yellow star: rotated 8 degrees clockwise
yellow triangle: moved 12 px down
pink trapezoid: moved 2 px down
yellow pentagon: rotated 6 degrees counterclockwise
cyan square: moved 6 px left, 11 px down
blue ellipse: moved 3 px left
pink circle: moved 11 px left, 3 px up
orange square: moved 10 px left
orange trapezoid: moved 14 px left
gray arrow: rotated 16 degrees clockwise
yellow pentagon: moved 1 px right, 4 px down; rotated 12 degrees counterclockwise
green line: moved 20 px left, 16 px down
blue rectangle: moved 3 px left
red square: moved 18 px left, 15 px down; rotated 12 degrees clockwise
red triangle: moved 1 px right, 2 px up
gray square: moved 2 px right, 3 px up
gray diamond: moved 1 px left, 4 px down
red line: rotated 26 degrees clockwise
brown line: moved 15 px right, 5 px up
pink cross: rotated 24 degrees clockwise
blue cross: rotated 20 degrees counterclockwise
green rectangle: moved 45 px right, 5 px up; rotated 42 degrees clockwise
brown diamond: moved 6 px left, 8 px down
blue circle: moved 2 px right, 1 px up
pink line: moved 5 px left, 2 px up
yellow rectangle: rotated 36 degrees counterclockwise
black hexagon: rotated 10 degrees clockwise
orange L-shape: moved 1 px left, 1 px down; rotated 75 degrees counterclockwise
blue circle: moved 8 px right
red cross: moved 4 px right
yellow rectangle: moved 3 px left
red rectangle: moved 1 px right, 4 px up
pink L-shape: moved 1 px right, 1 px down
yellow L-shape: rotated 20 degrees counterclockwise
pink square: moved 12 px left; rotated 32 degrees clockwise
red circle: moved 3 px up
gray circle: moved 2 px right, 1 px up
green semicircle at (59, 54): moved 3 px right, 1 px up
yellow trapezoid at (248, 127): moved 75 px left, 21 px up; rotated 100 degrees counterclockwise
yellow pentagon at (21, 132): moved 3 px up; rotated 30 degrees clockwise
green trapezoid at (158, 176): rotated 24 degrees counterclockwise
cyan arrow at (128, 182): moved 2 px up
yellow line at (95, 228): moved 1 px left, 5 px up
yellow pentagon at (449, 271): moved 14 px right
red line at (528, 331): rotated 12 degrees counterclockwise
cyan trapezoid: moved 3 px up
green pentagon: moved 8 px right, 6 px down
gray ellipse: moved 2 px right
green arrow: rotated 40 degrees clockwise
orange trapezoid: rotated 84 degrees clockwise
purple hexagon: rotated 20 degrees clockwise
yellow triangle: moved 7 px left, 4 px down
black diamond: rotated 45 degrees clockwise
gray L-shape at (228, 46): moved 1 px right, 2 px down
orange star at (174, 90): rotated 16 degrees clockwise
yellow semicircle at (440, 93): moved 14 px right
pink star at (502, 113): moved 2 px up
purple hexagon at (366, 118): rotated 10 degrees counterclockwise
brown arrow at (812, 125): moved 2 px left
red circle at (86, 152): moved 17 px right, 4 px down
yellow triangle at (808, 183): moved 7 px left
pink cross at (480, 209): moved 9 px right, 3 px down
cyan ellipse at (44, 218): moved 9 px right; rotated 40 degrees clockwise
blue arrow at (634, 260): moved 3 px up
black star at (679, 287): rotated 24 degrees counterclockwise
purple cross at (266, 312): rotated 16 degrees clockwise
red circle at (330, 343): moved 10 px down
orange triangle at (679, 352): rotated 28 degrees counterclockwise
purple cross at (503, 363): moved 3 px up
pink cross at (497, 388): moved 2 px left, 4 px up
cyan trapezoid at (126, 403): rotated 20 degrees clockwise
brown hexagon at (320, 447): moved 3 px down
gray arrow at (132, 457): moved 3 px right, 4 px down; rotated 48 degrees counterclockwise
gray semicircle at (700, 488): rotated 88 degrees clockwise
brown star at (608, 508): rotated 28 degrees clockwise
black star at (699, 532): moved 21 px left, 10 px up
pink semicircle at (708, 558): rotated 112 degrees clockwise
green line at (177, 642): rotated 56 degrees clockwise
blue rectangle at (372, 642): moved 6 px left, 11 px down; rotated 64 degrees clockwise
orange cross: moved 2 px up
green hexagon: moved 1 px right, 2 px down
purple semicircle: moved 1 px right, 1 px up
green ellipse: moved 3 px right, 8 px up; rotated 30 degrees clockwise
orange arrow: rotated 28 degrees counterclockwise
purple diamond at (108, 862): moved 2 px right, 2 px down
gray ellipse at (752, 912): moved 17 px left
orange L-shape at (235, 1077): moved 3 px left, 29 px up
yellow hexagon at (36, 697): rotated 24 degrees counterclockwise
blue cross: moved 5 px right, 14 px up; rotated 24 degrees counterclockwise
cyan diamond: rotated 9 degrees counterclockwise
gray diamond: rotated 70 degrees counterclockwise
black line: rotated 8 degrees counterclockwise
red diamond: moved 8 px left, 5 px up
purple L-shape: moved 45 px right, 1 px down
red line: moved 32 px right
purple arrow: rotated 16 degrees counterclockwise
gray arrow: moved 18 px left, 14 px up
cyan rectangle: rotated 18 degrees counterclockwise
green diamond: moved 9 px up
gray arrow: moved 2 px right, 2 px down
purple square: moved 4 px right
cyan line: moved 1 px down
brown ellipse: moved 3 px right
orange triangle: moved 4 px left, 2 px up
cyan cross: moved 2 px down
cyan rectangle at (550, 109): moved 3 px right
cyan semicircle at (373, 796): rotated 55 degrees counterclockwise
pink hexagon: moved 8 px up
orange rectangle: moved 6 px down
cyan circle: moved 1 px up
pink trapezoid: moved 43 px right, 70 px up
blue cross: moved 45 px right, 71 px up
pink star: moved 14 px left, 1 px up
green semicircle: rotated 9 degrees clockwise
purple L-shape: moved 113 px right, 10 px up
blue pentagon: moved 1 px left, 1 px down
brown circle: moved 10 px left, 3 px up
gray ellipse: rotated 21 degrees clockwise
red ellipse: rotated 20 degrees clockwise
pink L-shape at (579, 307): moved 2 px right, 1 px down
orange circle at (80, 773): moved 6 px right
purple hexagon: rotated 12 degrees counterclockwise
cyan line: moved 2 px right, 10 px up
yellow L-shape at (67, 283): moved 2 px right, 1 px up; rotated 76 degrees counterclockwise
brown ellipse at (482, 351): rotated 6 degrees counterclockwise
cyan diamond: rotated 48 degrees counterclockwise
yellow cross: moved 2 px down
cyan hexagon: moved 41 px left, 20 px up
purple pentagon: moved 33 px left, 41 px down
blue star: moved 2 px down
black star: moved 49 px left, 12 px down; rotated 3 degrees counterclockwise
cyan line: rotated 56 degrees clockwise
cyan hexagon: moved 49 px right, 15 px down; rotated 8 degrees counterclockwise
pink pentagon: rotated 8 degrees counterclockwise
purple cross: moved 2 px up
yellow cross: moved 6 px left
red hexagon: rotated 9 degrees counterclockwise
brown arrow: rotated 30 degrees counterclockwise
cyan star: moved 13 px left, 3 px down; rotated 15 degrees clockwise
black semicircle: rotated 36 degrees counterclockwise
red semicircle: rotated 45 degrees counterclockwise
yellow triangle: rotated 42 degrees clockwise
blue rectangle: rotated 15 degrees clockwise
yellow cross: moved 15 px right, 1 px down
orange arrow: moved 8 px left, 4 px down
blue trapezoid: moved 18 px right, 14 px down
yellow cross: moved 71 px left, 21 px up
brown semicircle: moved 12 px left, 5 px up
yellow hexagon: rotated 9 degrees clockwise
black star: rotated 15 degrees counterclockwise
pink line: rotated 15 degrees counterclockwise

*TO BE DONE*:
Copy every line of the records above word for word, in the same order.

*OUTPUT OF THE TASK*:
yellow star: rotated 8 degrees clockwise
yellow triangle: moved 12 px down
pink trapezoid: moved 2 px down
yellow pentagon: rotated 6 degrees counterclockwise
cyan square: moved 6 px left, 11 px down
blue ellipse: moved 3 px left
pink circle: moved 11 px left, 3 px up
orange square: moved 10 px left
orange trapezoid: moved 14 px left
gray arrow: rotated 16 degrees clockwise
yellow pentagon: moved 1 px right, 4 px down; rotated 12 degrees counterclockwise
green line: moved 20 px left, 16 px down
blue rectangle: moved 3 px left
red square: moved 18 px left, 15 px down; rotated 12 degrees clockwise
red triangle: moved 1 px right, 2 px up
gray square: moved 2 px right, 3 px up
gray diamond: moved 1 px left, 4 px down
red line: rotated 26 degrees clockwise
brown line: moved 15 px right, 5 px up
pink cross: rotated 24 degrees clockwise
blue cross: rotated 20 degrees counterclockwise
green rectangle: moved 45 px right, 5 px up; rotated 42 degrees clockwise
brown diamond: moved 6 px left, 8 px down
blue circle: moved 2 px right, 1 px up
pink line: moved 5 px left, 2 px up
yellow rectangle: rotated 36 degrees counterclockwise
black hexagon: rotated 10 degrees clockwise
orange L-shape: moved 1 px left, 1 px down; rotated 75 degrees counterclockwise
blue circle: moved 8 px right
red cross: moved 4 px right
yellow rectangle: moved 3 px left
red rectangle: moved 1 px right, 4 px up
pink L-shape: moved 1 px right, 1 px down
yellow L-shape: rotated 20 degrees counterclockwise
pink square: moved 12 px left; rotated 32 degrees clockwise
red circle: moved 3 px up
gray circle: moved 2 px right, 1 px up
green semicircle at (59, 54): moved 3 px right, 1 px up
yellow trapezoid at (248, 127): moved 75 px left, 21 px up; rotated 100 degrees counterclockwise
yellow pentagon at (21, 132): moved 3 px up; rotated 30 degrees clockwise
green trapezoid at (158, 176): rotated 24 degrees counterclockwise
cyan arrow at (128, 182): moved 2 px up
yellow line at (95, 228): moved 1 px left, 5 px up
yellow pentagon at (449, 271): moved 14 px right
red line at (528, 331): rotated 12 degrees counterclockwise
cyan trapezoid: moved 3 px up
green pentagon: moved 8 px right, 6 px down
gray ellipse: moved 2 px right
green arrow: rotated 40 degrees clockwise
orange trapezoid: rotated 84 degrees clockwise
purple hexagon: rotated 20 degrees clockwise
yellow triangle: moved 7 px left, 4 px down
black diamond: rotated 45 degrees clockwise
gray L-shape at (228, 46): moved 1 px right, 2 px down
orange star at (174, 90): rotated 16 degrees clockwise
yellow semicircle at (440, 93): moved 14 px right
pink star at (502, 113): moved 2 px up
purple hexagon at (366, 118): rotated 10 degrees counterclockwise
brown arrow at (812, 125): moved 2 px left
red circle at (86, 152): moved 17 px right, 4 px down
yellow triangle at (808, 183): moved 7 px left
pink cross at (480, 209): moved 9 px right, 3 px down
cyan ellipse at (44, 218): moved 9 px right; rotated 40 degrees clockwise
blue arrow at (634, 260): moved 3 px up
black star at (679, 287): rotated 24 degrees counterclockwise
purple cross at (266, 312): rotated 16 degrees clockwise
red circle at (330, 343): moved 10 px down
orange triangle at (679, 352): rotated 28 degrees counterclockwise
purple cross at (503, 363): moved 3 px up
pink cross at (497, 388): moved 2 px left, 4 px up
cyan trapezoid at (126, 403): rotated 20 degrees clockwise
brown hexagon at (320, 447): moved 3 px down
gray arrow at (132, 457): moved 3 px right, 4 px down; rotated 48 degrees counterclockwise
gray semicircle at (700, 488): rotated 88 degrees clockwise
brown star at (608, 508): rotated 28 degrees clockwise
black star at (699, 532): moved 21 px left, 10 px up
pink semicircle at (708, 558): rotated 112 degrees clockwise
green line at (177, 642): rotated 56 degrees clockwise
blue rectangle at (372, 642): moved 6 px left, 11 px down; rotated 64 degrees clockwise
orange cross: moved 2 px up
green hexagon: moved 1 px right, 2 px down
purple semicircle: moved 1 px right, 1 px up
green ellipse: moved 3 px right, 8 px up; rotated 30 degrees clockwise
orange arrow: rotated 28 degrees counterclockwise
purple diamond at (108, 862): moved 2 px right, 2 px down
gray ellipse at (752, 912): moved 17 px left
orange L-shape at (235, 1077): moved 3 px left, 29 px up
yellow hexagon at (36, 697): rotated 24 degrees counterclockwise
blue cross: moved 5 px right, 14 px up; rotated 24 degrees counterclockwise
cyan diamond: rotated 9 degrees counterclockwise
gray diamond: rotated 70 degrees counterclockwise
black line: rotated 8 degrees counterclockwise
red diamond: moved 8 px left, 5 px up
purple L-shape: moved 45 px right, 1 px down
red line: moved 32 px right
purple arrow: rotated 16 degrees counterclockwise
gray arrow: moved 18 px left, 14 px up
cyan rectangle: rotated 18 degrees counterclockwise
green diamond: moved 9 px up
gray arrow: moved 2 px right, 2 px down
purple square: moved 4 px right
cyan line: moved 1 px down
brown ellipse: moved 3 px right
orange triangle: moved 4 px left, 2 px up
cyan cross: moved 2 px down
cyan rectangle at (550, 109): moved 3 px right
cyan semicircle at (373, 796): rotated 55 degrees counterclockwise
pink hexagon: moved 8 px up
orange rectangle: moved 6 px down
cyan circle: moved 1 px up
pink trapezoid: moved 43 px right, 70 px up
blue cross: moved 45 px right, 71 px up
pink star: moved 14 px left, 1 px up
green semicircle: rotated 9 degrees clockwise
purple L-shape: moved 113 px right, 10 px up
blue pentagon: moved 1 px left, 1 px down
brown circle: moved 10 px left, 3 px up
gray ellipse: rotated 21 degrees clockwise
red ellipse: rotated 20 degrees clockwise
pink L-shape at (579, 307): moved 2 px right, 1 px down
orange circle at (80, 773): moved 6 px right
purple hexagon: rotated 12 degrees counterclockwise
cyan line: moved 2 px right, 10 px up
yellow L-shape at (67, 283): moved 2 px right, 1 px up; rotated 76 degrees counterclockwise
brown ellipse at (482, 351): rotated 6 degrees counterclockwise
cyan diamond: rotated 48 degrees counterclockwise
yellow cross: moved 2 px down
cyan hexagon: moved 41 px left, 20 px up
purple pentagon: moved 33 px left, 41 px down
blue star: moved 2 px down
black star: moved 49 px left, 12 px down; rotated 3 degrees counterclockwise
cyan line: rotated 56 degrees clockwise
cyan hexagon: moved 49 px right, 15 px down; rotated 8 degrees counterclockwise
pink pentagon: rotated 8 degrees counterclockwise
purple cross: moved 2 px up
yellow cross: moved 6 px left
red hexagon: rotated 9 degrees counterclockwise
brown arrow: rotated 30 degrees counterclockwise
cyan star: moved 13 px left, 3 px down; rotated 15 degrees clockwise
black semicircle: rotated 36 degrees counterclockwise
red semicircle: rotated 45 degrees counterclockwise
yellow triangle: rotated 42 degrees clockwise
blue rectangle: rotated 15 degrees clockwise
yellow cross: moved 15 px right, 1 px down
orange arrow: moved 8 px left, 4 px down
blue trapezoid: moved 18 px right, 14 px down
yellow cross: moved 71 px left, 21 px up
brown semicircle: moved 12 px left, 5 px up
yellow hexagon: rotated 9 degrees clockwise
black star: rotated 15 degrees counterclockwise
pink line: rotated 15 degrees counterclockwise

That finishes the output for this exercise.